» What to work on
Print, please, exactly the lines from the one with "none -> yellow plate A2 level 1" through the final line of the data below, with both ends included and the pictures left out.

(Dataset items)
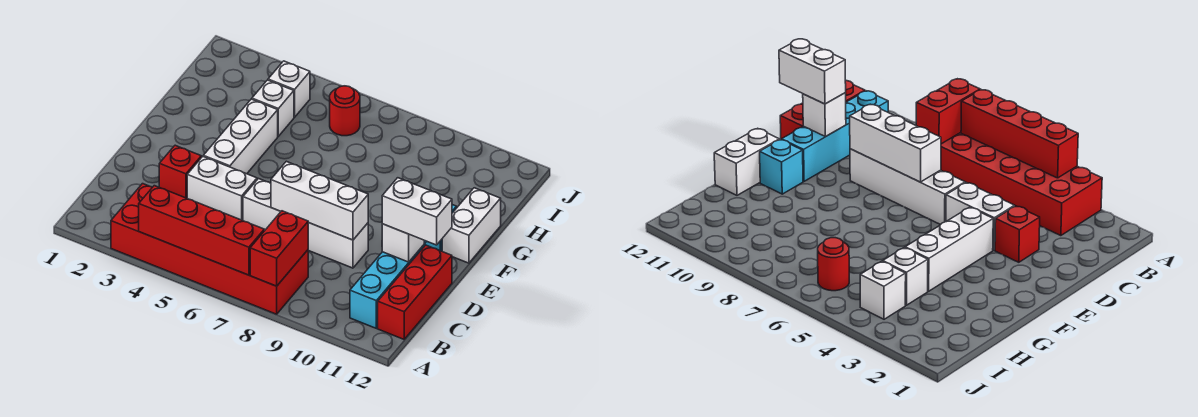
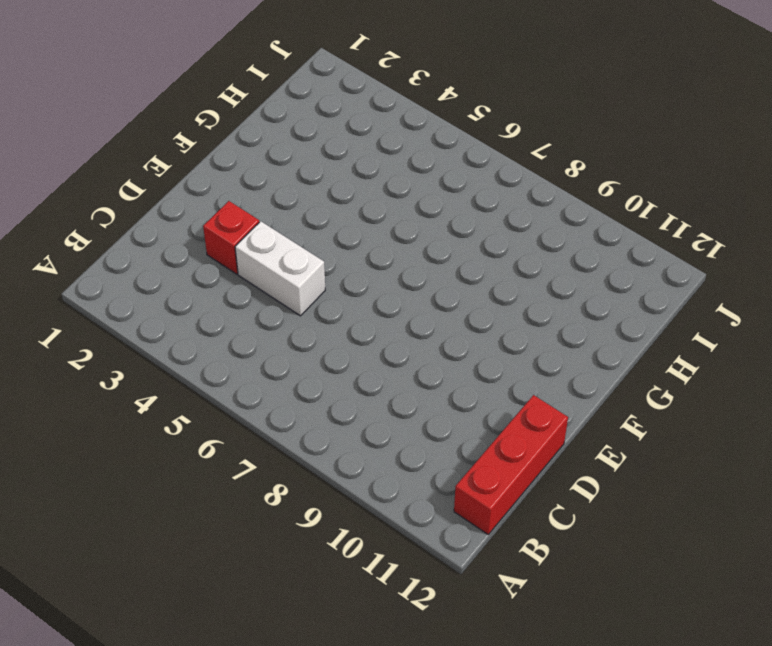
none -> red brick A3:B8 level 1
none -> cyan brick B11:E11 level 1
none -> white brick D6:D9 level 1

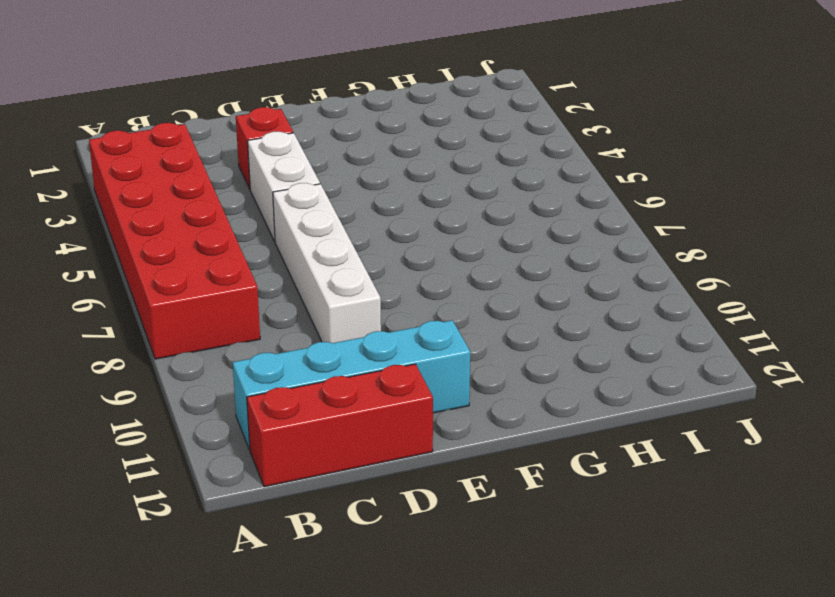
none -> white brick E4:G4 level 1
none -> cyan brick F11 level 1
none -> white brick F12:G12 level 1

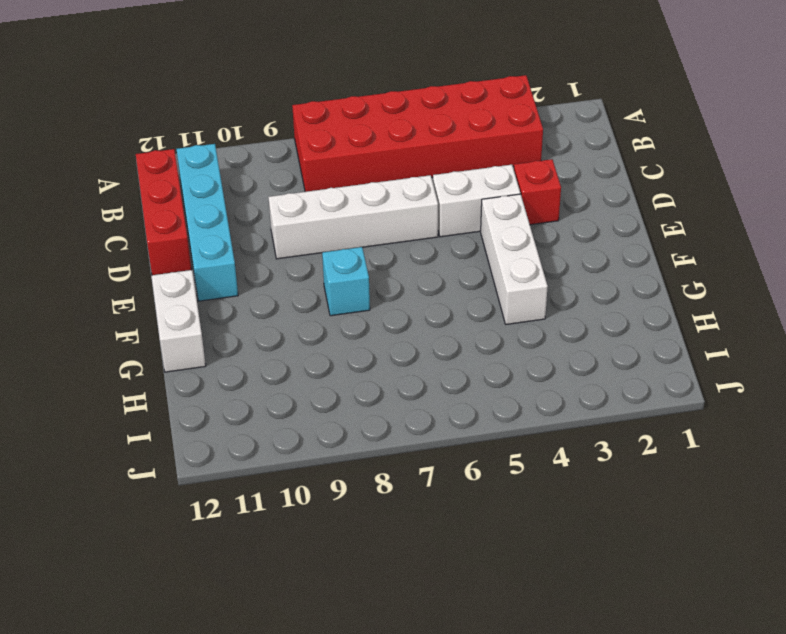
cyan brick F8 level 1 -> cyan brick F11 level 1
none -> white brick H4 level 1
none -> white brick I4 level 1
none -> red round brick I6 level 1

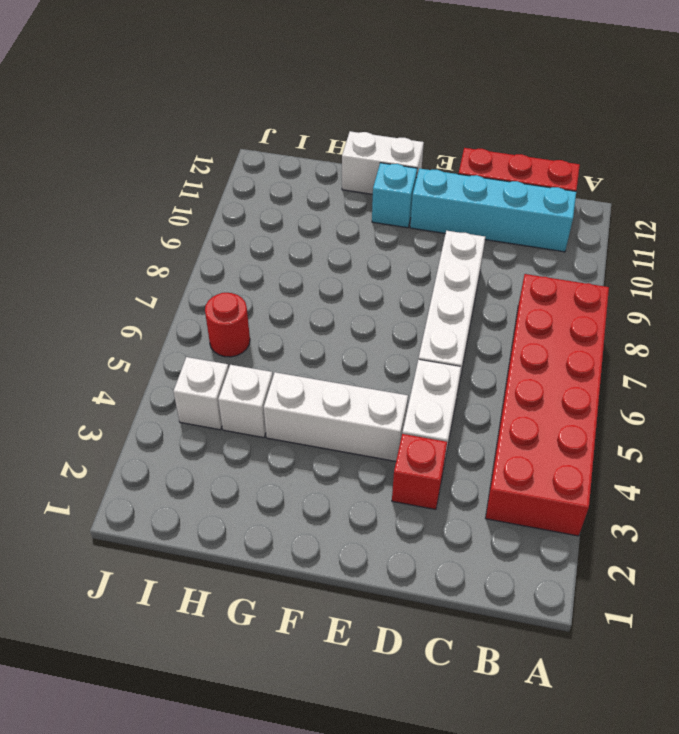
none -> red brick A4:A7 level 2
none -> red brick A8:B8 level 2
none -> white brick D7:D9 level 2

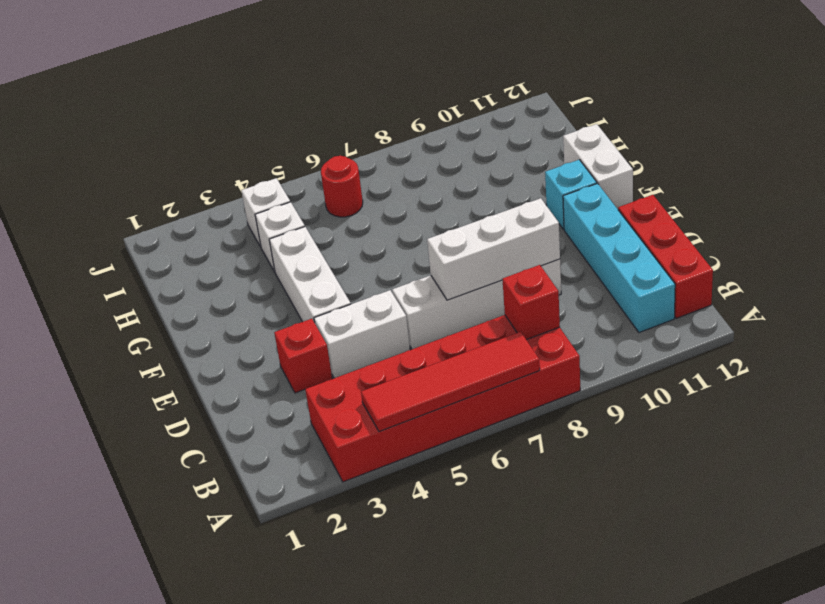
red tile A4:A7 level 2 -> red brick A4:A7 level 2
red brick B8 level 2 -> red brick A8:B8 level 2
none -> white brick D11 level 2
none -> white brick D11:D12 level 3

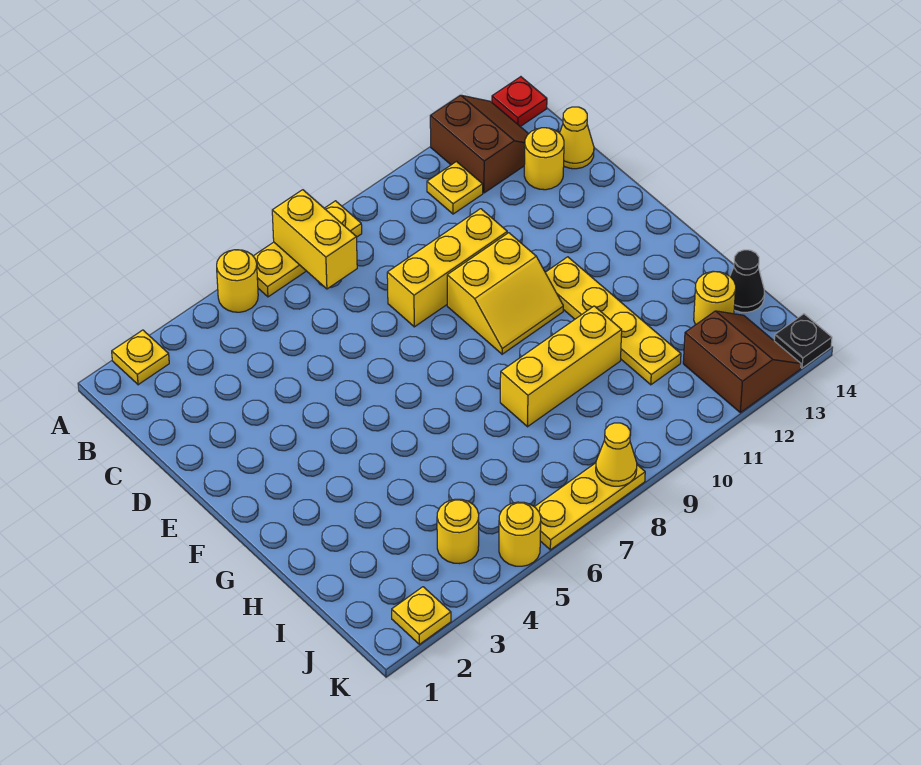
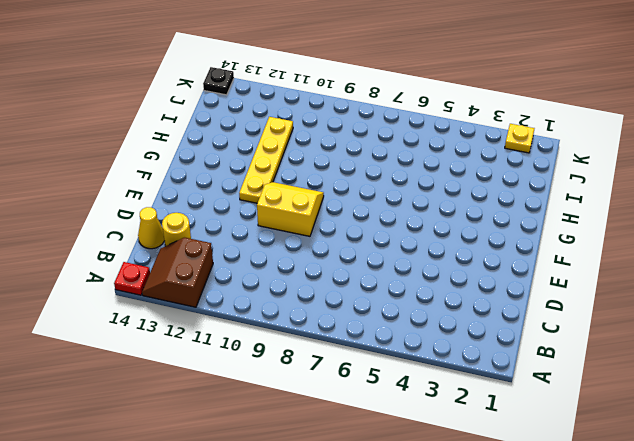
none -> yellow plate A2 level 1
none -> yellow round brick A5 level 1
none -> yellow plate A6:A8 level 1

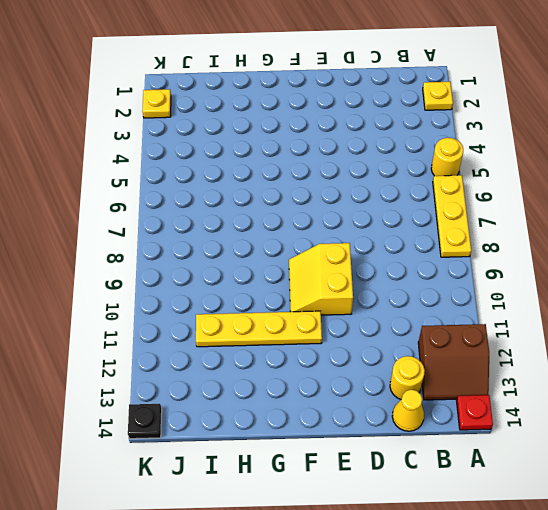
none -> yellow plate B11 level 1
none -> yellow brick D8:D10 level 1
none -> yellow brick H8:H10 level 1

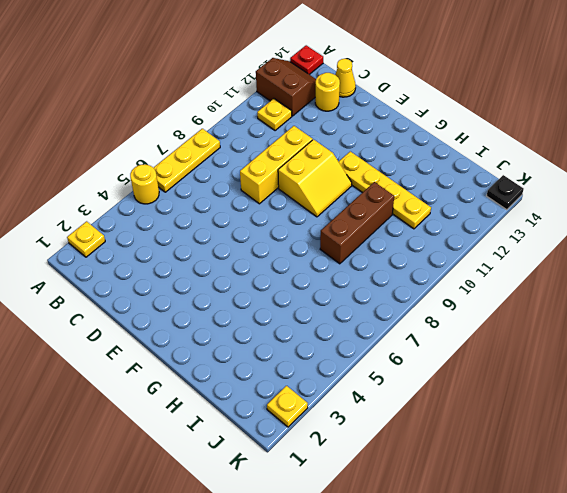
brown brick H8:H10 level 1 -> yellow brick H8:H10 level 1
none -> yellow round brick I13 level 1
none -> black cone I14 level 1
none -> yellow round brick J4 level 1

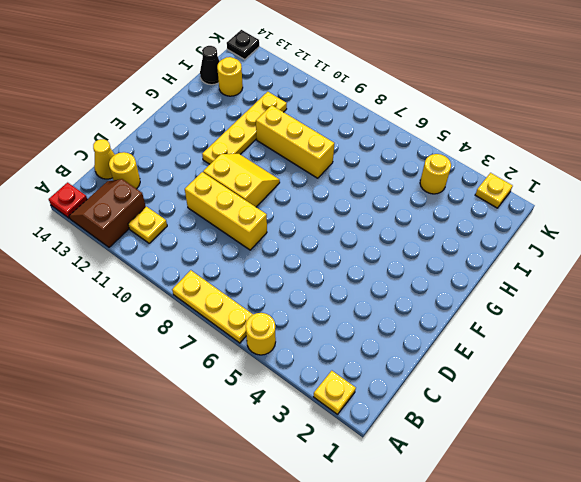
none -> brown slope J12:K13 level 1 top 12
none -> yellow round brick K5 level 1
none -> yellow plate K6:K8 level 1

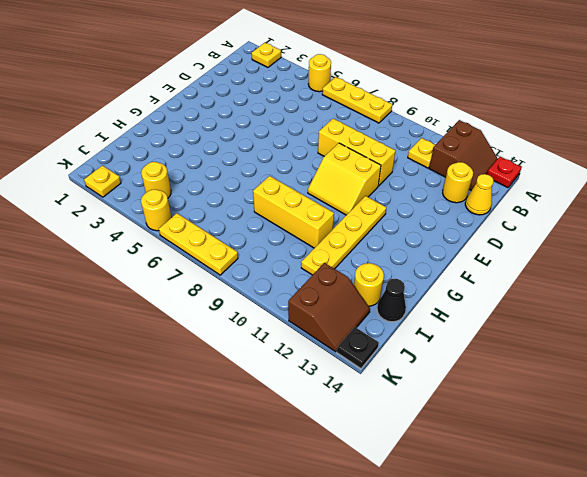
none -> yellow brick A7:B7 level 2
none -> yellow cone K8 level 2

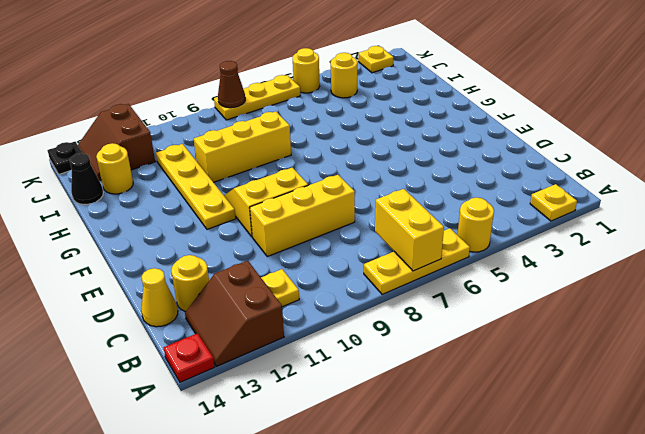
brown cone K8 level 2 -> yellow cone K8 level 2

» Written answer
none -> yellow plate A2 level 1
none -> yellow round brick A5 level 1
none -> yellow plate A6:A8 level 1

none -> yellow plate B11 level 1
none -> yellow brick D8:D10 level 1
none -> yellow brick H8:H10 level 1

brown brick H8:H10 level 1 -> yellow brick H8:H10 level 1
none -> yellow round brick I13 level 1
none -> black cone I14 level 1
none -> yellow round brick J4 level 1

none -> brown slope J12:K13 level 1 top 12
none -> yellow round brick K5 level 1
none -> yellow plate K6:K8 level 1

none -> yellow brick A7:B7 level 2
none -> yellow cone K8 level 2

brown cone K8 level 2 -> yellow cone K8 level 2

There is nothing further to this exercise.